▶ **WHAT THE TASK ASKS**:
Could you return each entry below exactly as written, minus any pictures?

(Saved data entries)
*** Block opens ***

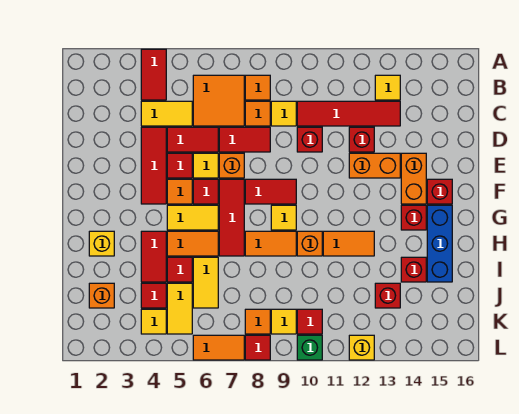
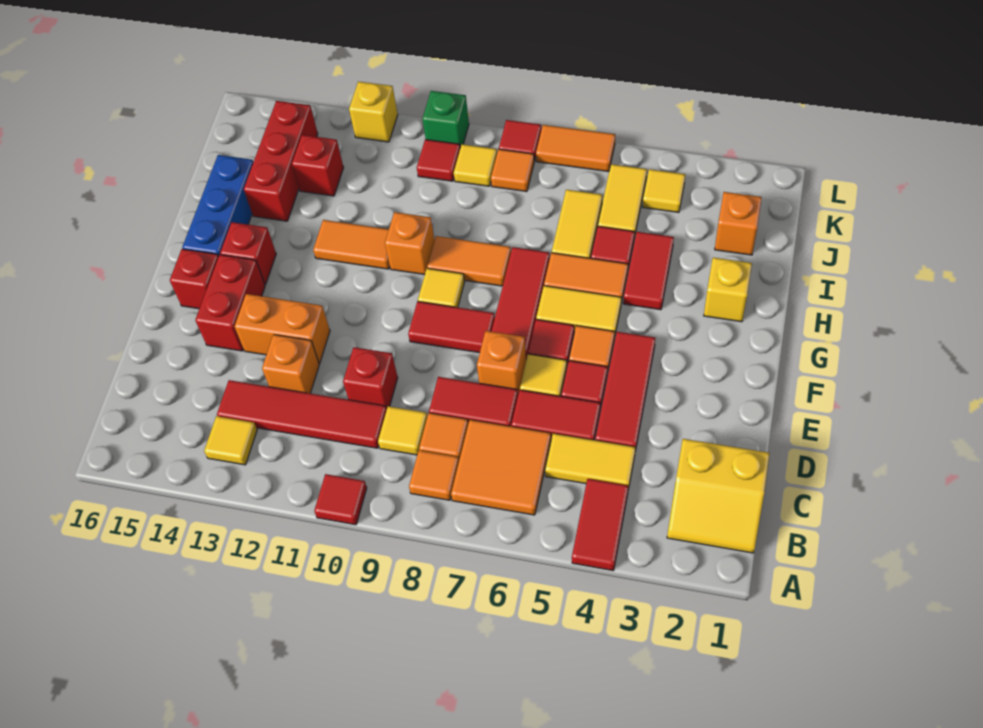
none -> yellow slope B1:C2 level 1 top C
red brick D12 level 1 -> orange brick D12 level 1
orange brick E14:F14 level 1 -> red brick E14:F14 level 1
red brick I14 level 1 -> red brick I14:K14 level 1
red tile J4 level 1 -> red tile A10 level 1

*** Block closes ***

▶ **WRITTEN SOLUTION**:
none -> yellow slope B1:C2 level 1 top C
red brick D12 level 1 -> orange brick D12 level 1
orange brick E14:F14 level 1 -> red brick E14:F14 level 1
red brick I14 level 1 -> red brick I14:K14 level 1
red tile J4 level 1 -> red tile A10 level 1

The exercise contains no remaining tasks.